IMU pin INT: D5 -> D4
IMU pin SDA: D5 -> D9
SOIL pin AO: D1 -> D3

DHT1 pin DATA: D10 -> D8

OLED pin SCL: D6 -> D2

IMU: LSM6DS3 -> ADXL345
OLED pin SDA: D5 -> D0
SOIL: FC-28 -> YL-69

§ What needs to be done: Retype, exactly as shown, the lines from the one with "DHT1 pin DATA: D10 -> D8" through the end of the records.

§ Answer for the task:
DHT1 pin DATA: D10 -> D8

OLED pin SCL: D6 -> D2

IMU: LSM6DS3 -> ADXL345
OLED pin SDA: D5 -> D0
SOIL: FC-28 -> YL-69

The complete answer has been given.